● **What you have to do**: In the entries, find all lines that hold the word "none" and copy them.
[[ The data open ]]
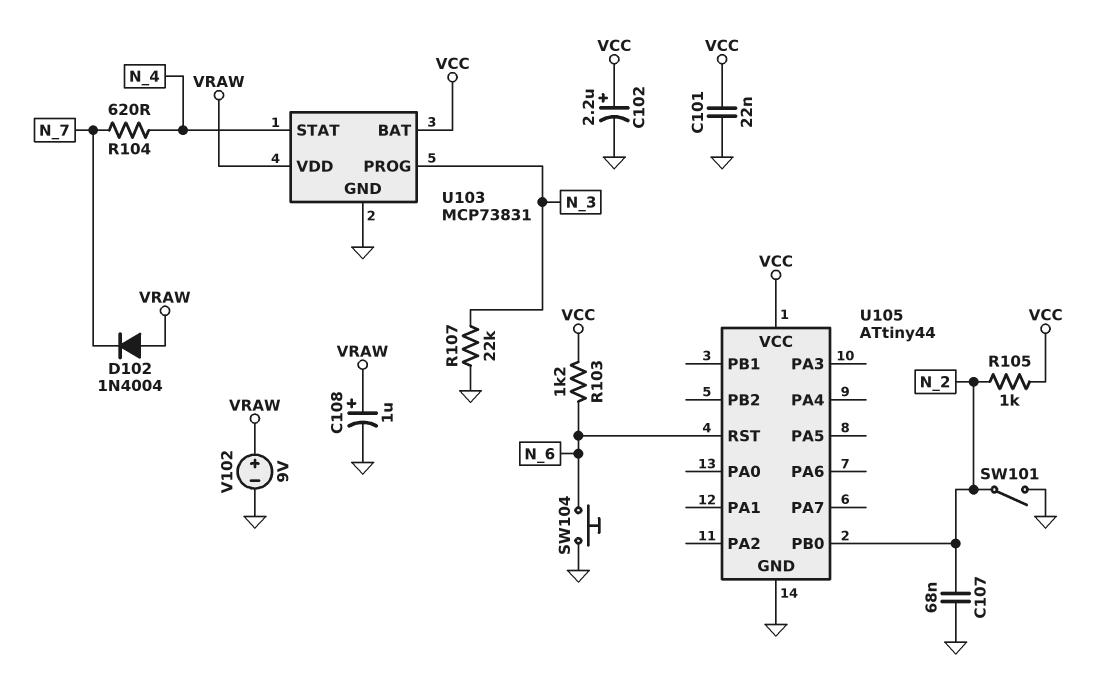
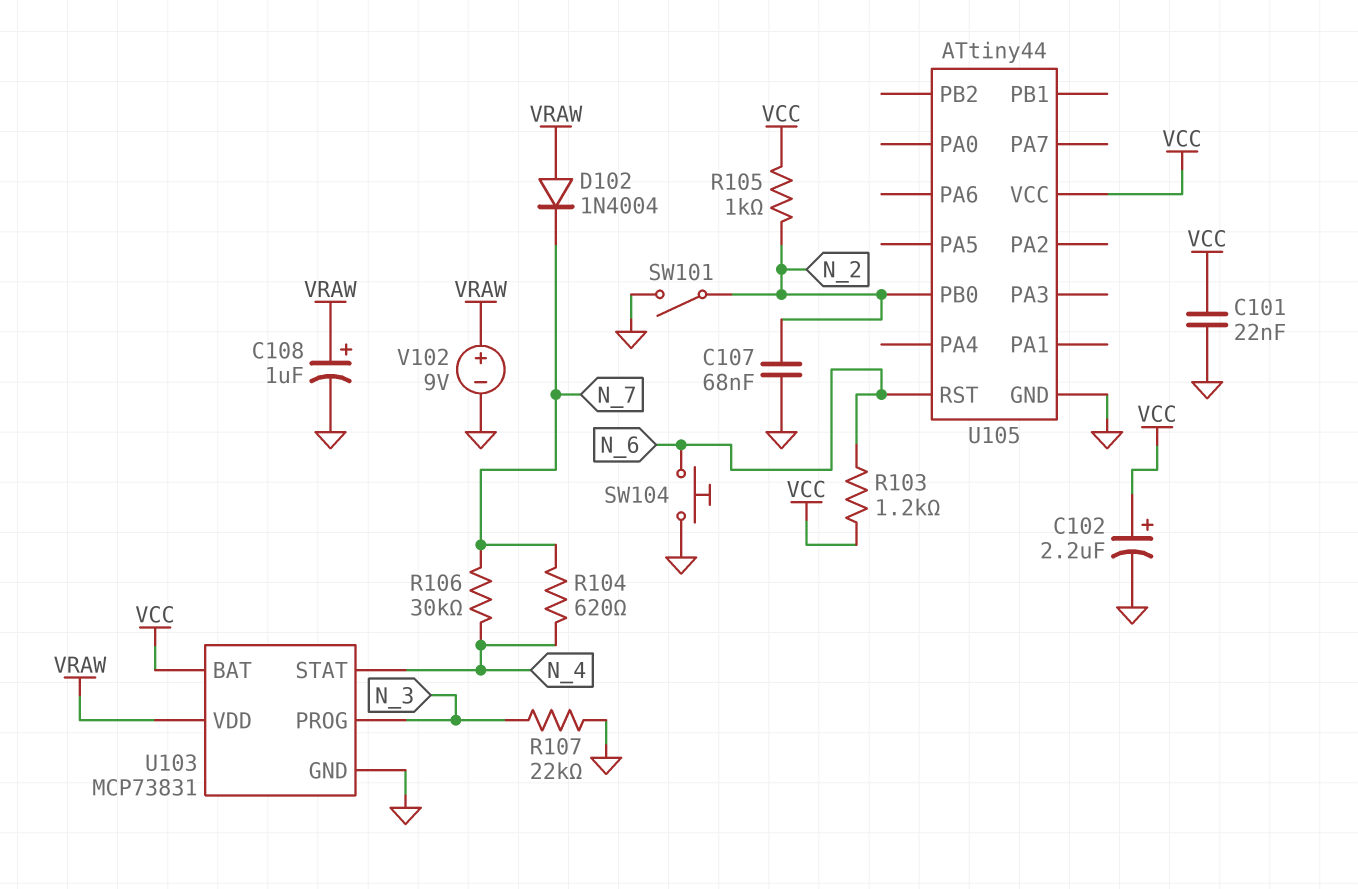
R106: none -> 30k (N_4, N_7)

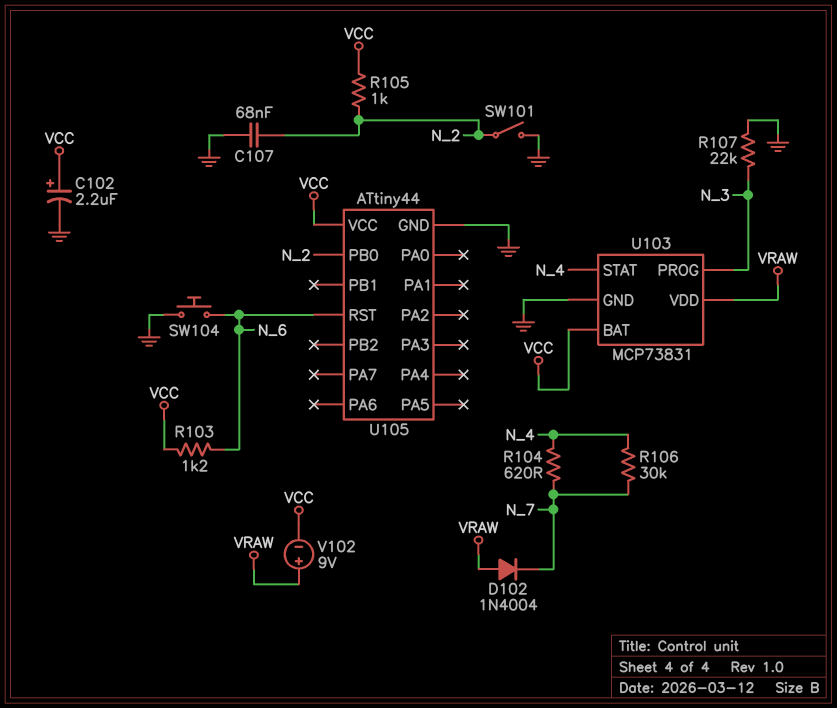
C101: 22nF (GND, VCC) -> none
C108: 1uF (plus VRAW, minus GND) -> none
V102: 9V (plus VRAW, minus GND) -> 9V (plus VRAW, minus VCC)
[[ The data closed ]]
[[ The data open ]]
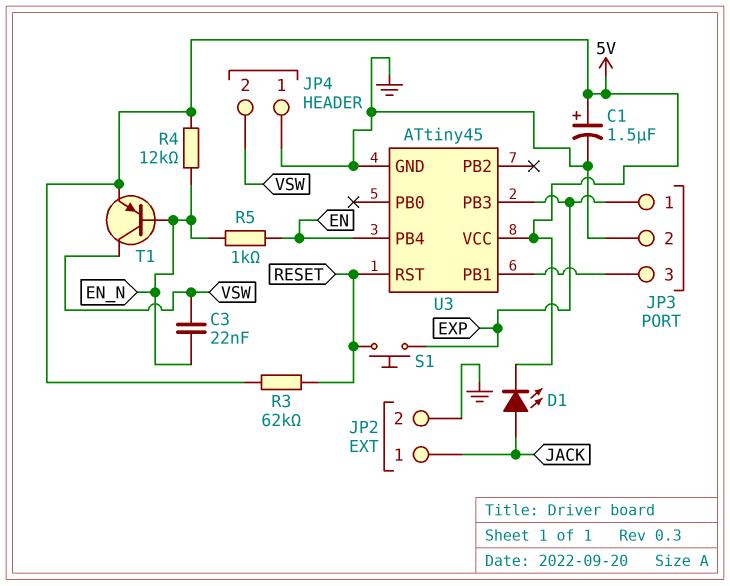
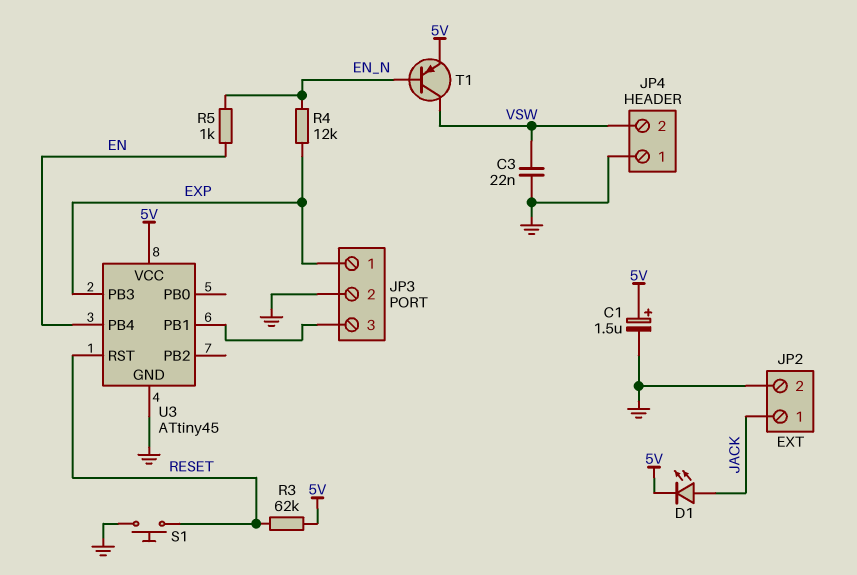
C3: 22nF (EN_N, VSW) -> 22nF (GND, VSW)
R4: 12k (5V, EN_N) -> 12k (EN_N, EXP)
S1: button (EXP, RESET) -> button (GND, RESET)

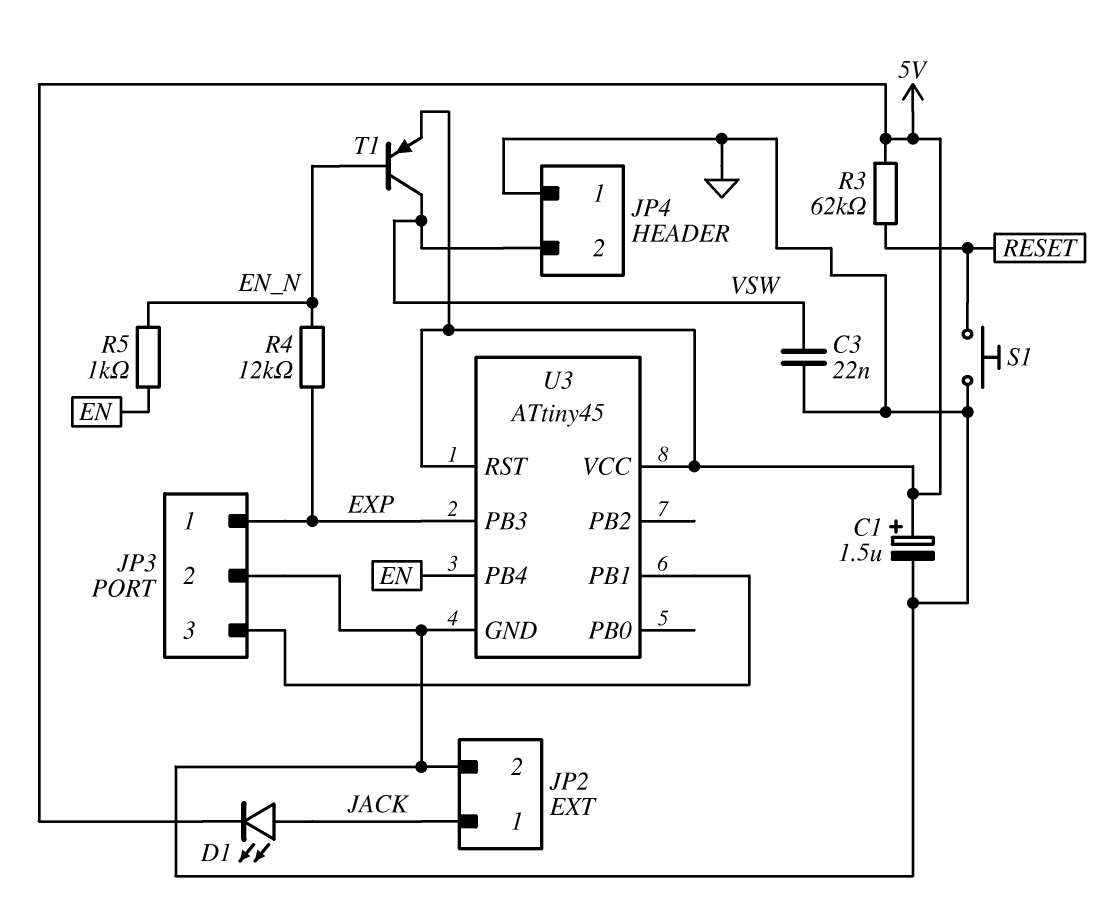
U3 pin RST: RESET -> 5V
[[ The data closed ]]
● **Expected answer**:
R106: none -> 30k (N_4, N_7)
C101: 22nF (GND, VCC) -> none
C108: 1uF (plus VRAW, minus GND) -> none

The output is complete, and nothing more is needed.